# How to complete this task:
Set down, character for character, everything in the records below from the line holding "(282, 510) = (481, 515): black" down to the line holding "camera: 65 degrees left, 15 degrees up", and no other line.

# Excerpted data:
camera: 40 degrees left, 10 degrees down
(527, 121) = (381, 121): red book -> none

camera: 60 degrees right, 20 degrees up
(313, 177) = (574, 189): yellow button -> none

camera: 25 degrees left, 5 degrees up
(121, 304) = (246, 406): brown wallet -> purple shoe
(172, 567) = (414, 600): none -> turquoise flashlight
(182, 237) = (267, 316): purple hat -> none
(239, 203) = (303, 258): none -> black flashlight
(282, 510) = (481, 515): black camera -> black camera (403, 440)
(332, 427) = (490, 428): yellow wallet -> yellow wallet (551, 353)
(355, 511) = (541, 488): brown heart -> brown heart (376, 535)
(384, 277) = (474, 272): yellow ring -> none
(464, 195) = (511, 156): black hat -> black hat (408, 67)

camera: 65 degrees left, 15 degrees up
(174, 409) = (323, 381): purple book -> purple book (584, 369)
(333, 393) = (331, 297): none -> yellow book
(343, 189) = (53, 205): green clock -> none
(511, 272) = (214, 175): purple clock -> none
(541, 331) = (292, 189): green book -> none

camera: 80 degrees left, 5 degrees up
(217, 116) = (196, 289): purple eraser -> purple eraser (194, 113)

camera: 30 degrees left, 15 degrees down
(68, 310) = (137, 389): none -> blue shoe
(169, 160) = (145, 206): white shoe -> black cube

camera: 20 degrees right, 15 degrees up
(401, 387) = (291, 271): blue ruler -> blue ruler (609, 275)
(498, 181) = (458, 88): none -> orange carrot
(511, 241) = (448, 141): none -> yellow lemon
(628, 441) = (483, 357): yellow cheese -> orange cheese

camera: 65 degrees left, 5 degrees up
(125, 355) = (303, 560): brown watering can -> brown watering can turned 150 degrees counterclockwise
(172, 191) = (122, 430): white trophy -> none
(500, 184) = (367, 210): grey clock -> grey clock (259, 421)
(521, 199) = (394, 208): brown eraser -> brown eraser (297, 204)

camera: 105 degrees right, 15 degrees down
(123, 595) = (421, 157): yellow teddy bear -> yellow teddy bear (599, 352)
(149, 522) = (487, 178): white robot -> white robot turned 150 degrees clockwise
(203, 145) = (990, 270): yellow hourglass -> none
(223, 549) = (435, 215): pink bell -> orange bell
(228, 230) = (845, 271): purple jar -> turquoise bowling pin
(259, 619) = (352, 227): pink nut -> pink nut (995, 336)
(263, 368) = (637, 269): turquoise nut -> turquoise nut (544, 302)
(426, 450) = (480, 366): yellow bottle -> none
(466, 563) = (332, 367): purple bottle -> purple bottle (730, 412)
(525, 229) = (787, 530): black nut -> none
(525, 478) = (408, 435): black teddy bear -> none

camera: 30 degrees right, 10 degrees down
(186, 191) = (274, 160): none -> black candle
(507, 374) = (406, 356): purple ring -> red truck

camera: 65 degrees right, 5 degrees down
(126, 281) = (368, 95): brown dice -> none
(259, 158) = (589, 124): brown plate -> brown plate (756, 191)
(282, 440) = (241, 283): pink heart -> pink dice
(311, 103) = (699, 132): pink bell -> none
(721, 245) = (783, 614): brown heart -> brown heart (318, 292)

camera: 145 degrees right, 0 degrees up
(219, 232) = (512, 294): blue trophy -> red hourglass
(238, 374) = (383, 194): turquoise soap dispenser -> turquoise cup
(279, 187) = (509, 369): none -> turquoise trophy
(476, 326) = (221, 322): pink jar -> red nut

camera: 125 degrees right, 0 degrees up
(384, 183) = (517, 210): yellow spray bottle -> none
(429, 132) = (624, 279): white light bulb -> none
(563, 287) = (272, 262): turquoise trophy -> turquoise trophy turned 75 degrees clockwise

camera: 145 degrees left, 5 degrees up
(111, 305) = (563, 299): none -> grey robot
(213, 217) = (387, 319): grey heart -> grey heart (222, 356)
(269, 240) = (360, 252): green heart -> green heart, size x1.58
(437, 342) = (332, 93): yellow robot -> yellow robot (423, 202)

# Answer to this task:
(282, 510) = (481, 515): black camera -> black camera (403, 440)
(332, 427) = (490, 428): yellow wallet -> yellow wallet (551, 353)
(355, 511) = (541, 488): brown heart -> brown heart (376, 535)
(384, 277) = (474, 272): yellow ring -> none
(464, 195) = (511, 156): black hat -> black hat (408, 67)

camera: 65 degrees left, 15 degrees up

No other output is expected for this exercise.